[Given records]

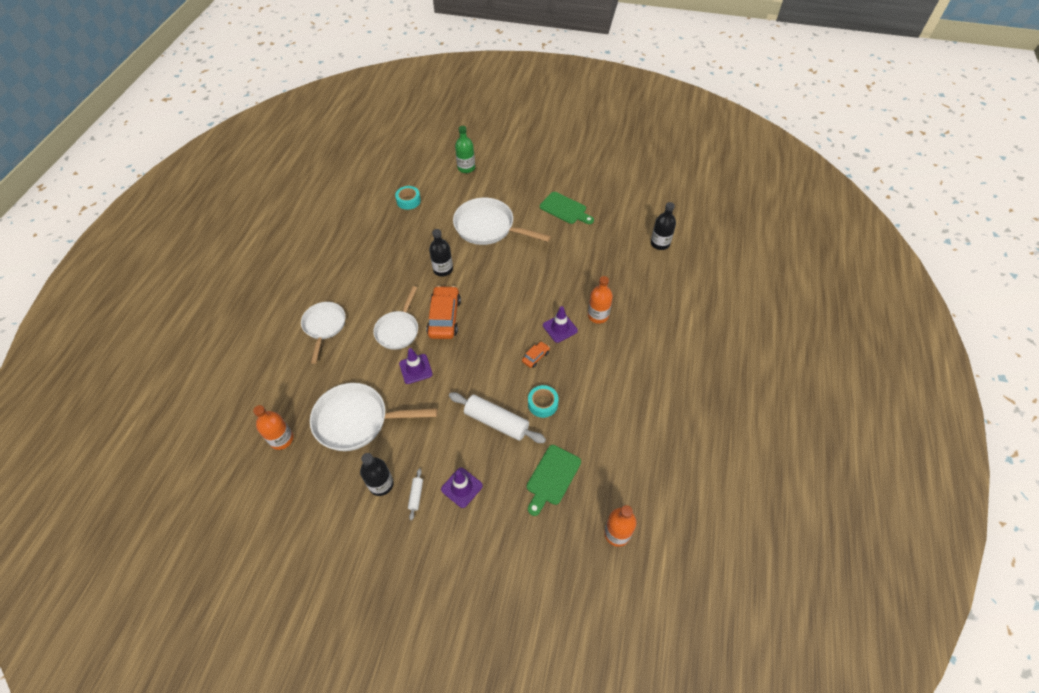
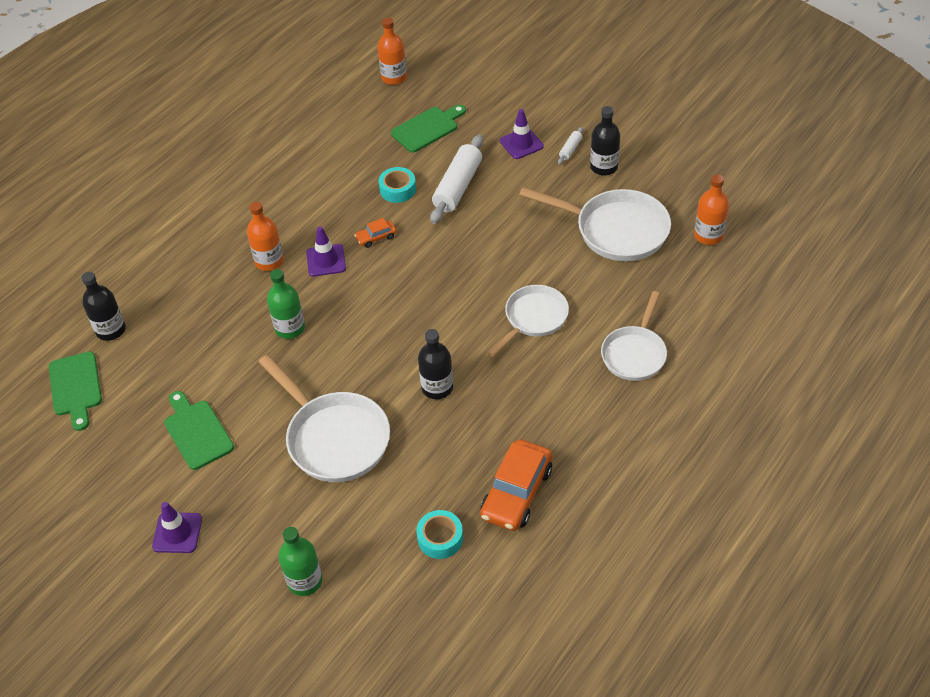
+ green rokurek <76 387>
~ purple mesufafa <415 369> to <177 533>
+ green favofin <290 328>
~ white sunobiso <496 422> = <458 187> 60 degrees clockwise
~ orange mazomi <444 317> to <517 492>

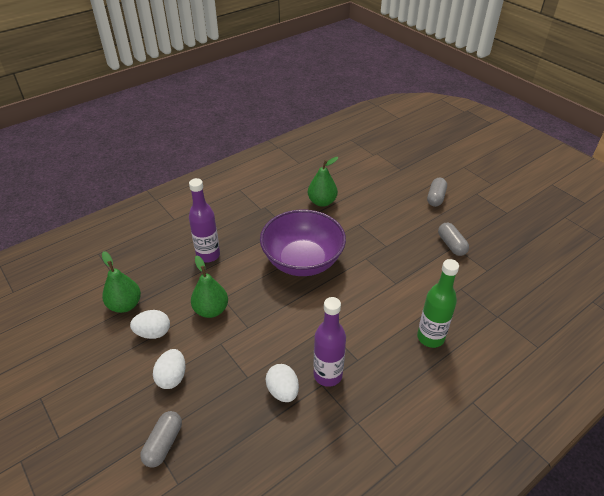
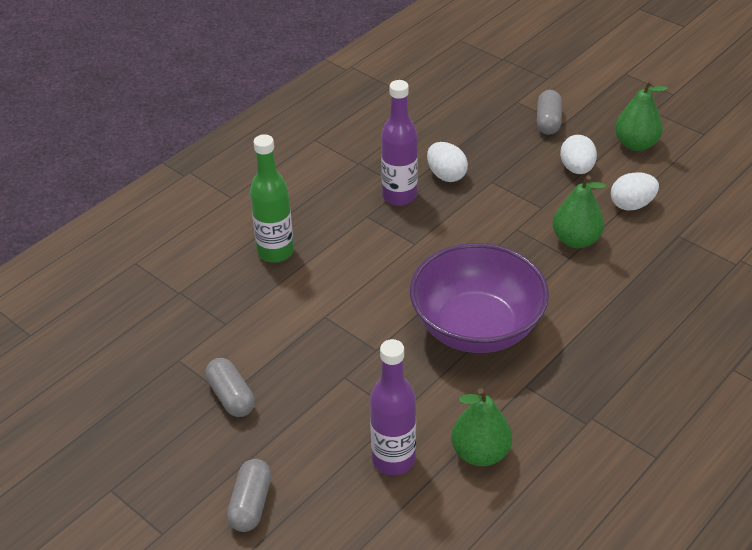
~ purple favofin <208 255> to <393 460>
~ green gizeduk <125 305> to <636 144>

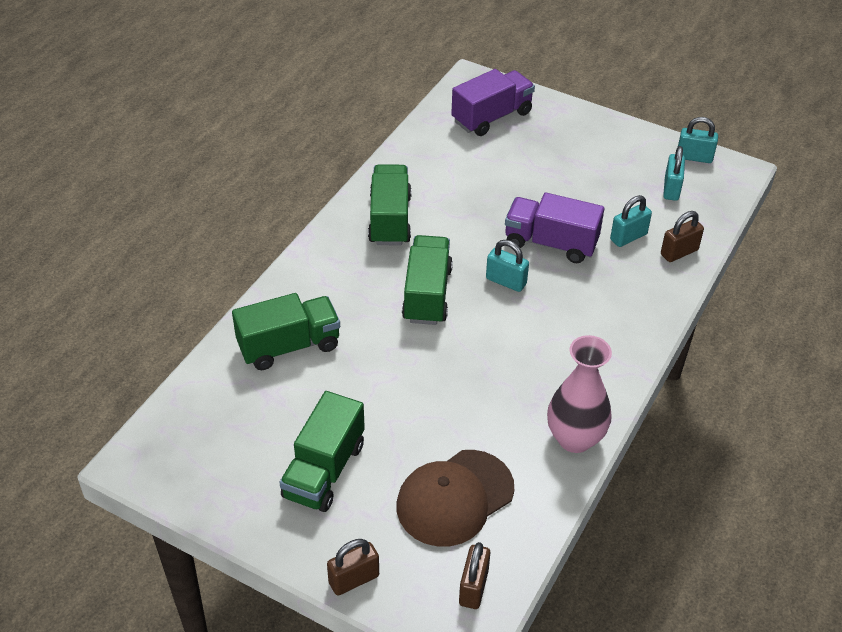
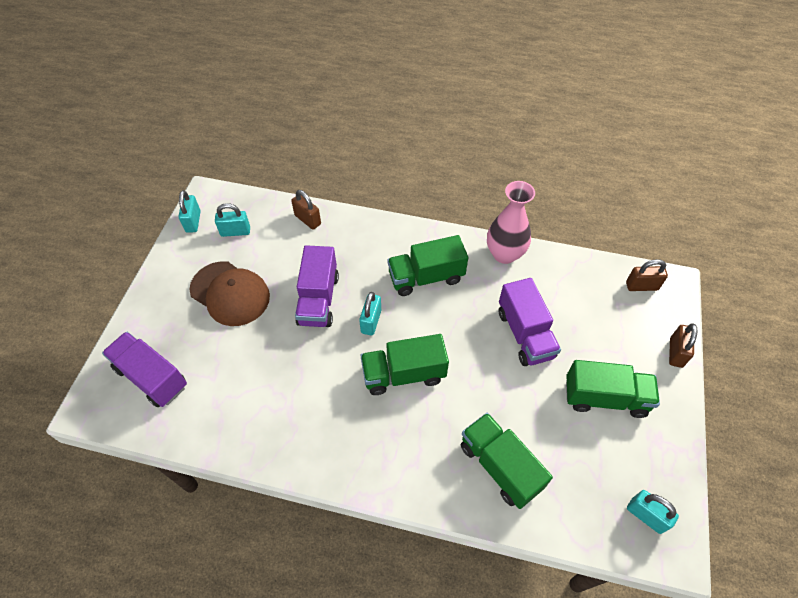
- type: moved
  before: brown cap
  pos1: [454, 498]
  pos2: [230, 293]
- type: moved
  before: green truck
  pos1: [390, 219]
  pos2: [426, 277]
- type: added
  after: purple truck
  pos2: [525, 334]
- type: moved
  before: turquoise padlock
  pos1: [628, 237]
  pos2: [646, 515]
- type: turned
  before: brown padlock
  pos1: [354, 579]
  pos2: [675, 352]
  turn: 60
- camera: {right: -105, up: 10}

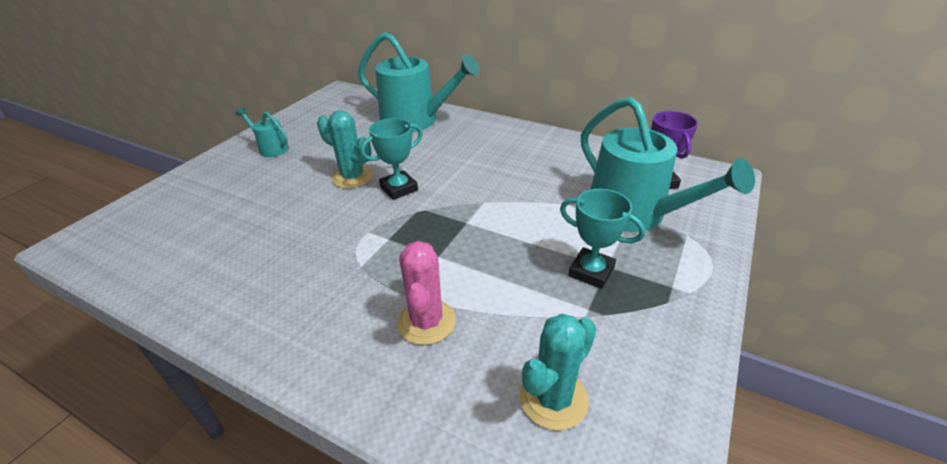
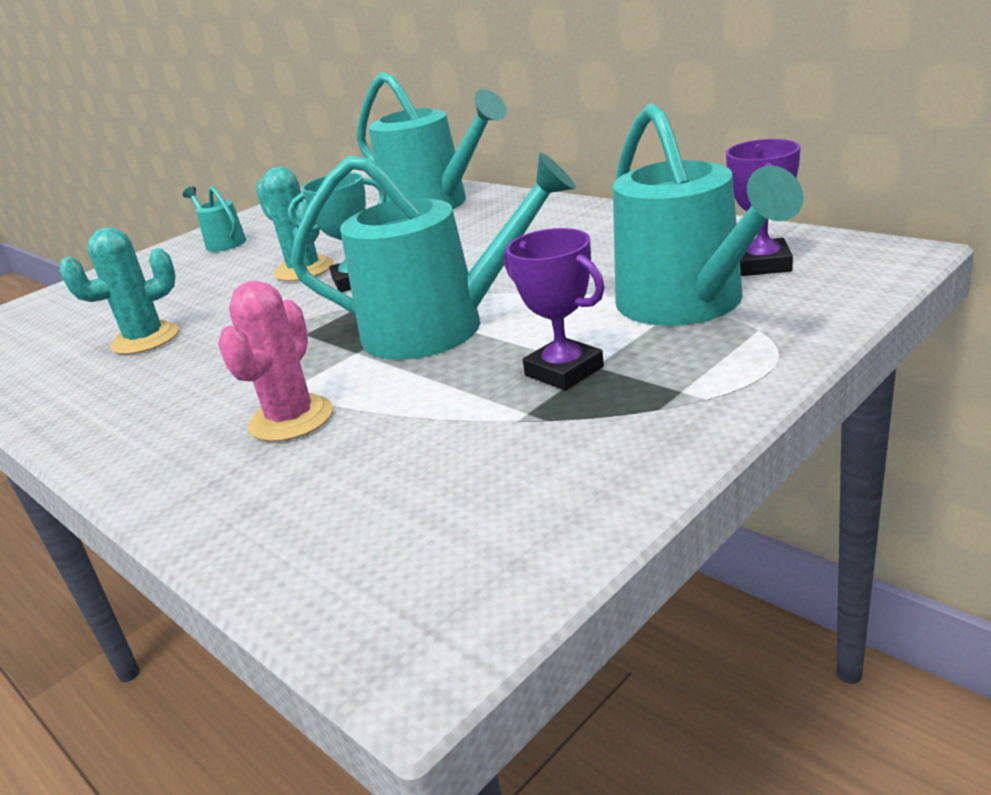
- type: moved
  before: turquoise cactus
  pos1: [553, 399]
  pos2: [145, 339]
- type: added
  after: turquoise watering can
  pos2: [438, 328]
- type: recoloured
  before: turquoise trophy
  after: purple trophy
  pos1: [591, 272]
  pos2: [564, 371]
- camera: {right: 20, up: -10}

[Exercise aim] When the string "brown" occurs in a line of the material, that line belongs in the answer.

[Exercise answer]
  before: brown cap
  before: brown padlock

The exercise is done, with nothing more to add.